Exactly the lines from the one with "RV201: 500 (+3V3, GND, wiper" to the end of the data below should be set down, and no others.
====== SOURCE MATERIAL ======
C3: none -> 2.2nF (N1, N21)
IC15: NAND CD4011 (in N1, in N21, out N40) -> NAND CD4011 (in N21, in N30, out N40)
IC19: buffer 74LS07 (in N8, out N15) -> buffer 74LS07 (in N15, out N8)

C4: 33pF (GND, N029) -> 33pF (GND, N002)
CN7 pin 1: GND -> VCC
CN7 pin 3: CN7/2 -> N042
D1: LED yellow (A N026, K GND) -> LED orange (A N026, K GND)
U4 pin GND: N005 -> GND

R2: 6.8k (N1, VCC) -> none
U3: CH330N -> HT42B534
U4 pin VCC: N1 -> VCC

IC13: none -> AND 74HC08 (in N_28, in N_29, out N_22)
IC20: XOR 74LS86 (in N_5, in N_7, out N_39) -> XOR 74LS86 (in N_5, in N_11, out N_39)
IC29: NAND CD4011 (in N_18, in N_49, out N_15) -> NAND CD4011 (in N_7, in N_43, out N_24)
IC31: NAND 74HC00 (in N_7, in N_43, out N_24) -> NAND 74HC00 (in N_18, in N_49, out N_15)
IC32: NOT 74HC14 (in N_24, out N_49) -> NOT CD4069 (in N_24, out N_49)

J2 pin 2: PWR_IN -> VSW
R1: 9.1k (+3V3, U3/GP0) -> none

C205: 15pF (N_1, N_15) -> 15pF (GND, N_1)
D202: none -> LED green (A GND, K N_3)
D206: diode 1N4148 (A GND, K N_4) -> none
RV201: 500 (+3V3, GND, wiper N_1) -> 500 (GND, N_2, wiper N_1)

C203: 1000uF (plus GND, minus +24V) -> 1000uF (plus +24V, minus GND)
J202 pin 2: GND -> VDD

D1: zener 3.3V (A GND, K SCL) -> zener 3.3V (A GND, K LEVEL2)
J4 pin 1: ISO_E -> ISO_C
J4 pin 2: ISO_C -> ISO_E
======
**RESPONSE TO THE EXERCISE**
RV201: 500 (+3V3, GND, wiper N_1) -> 500 (GND, N_2, wiper N_1)

C203: 1000uF (plus GND, minus +24V) -> 1000uF (plus +24V, minus GND)
J202 pin 2: GND -> VDD

D1: zener 3.3V (A GND, K SCL) -> zener 3.3V (A GND, K LEVEL2)
J4 pin 1: ISO_E -> ISO_C
J4 pin 2: ISO_C -> ISO_E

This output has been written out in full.